(Collected data)
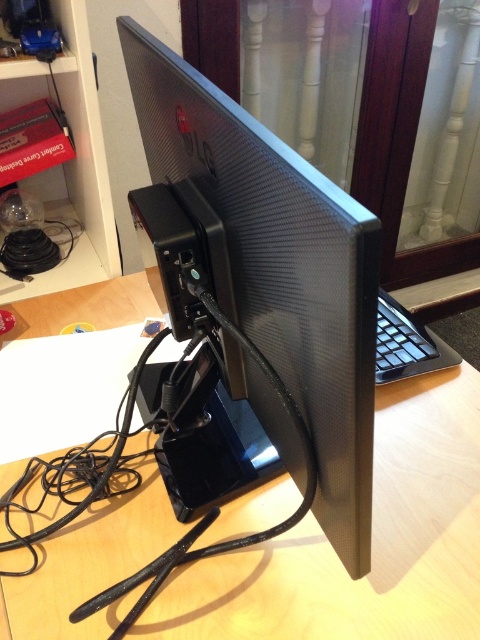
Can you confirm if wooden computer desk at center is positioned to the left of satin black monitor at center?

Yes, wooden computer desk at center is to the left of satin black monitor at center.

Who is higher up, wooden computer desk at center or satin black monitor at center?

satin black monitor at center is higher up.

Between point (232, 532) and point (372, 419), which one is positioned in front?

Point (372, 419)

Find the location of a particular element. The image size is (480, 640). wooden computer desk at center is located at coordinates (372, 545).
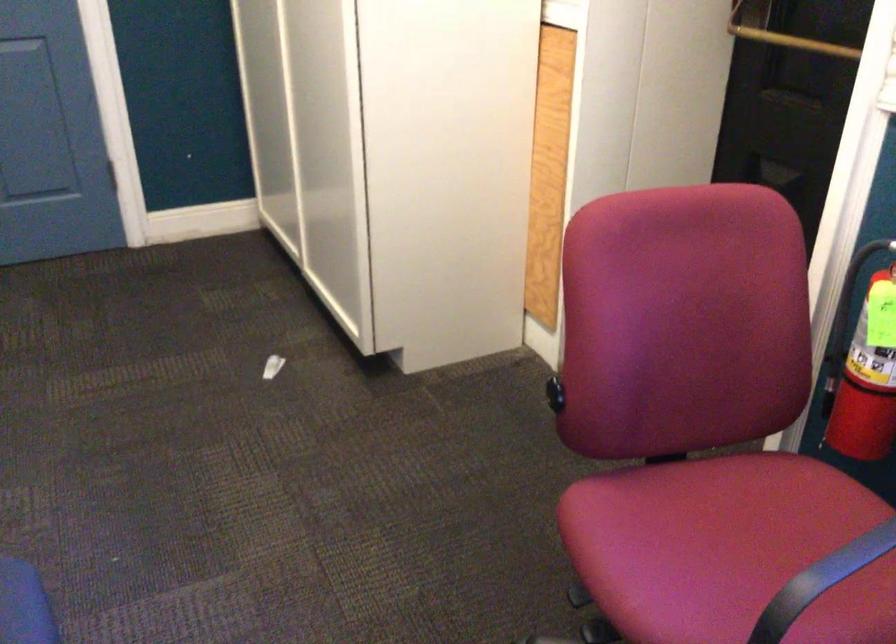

▸ ASSIGNMENT
Copy out every one of the lines above word for word, leaving out the pictures.

▸ REPLY TO THE TASK
Can you confirm if wooden computer desk at center is positioned to the left of satin black monitor at center?

Yes, wooden computer desk at center is to the left of satin black monitor at center.

Who is higher up, wooden computer desk at center or satin black monitor at center?

satin black monitor at center is higher up.

Between point (232, 532) and point (372, 419), which one is positioned in front?

Point (372, 419)

Find the location of a particular element. The image size is (480, 640). wooden computer desk at center is located at coordinates (372, 545).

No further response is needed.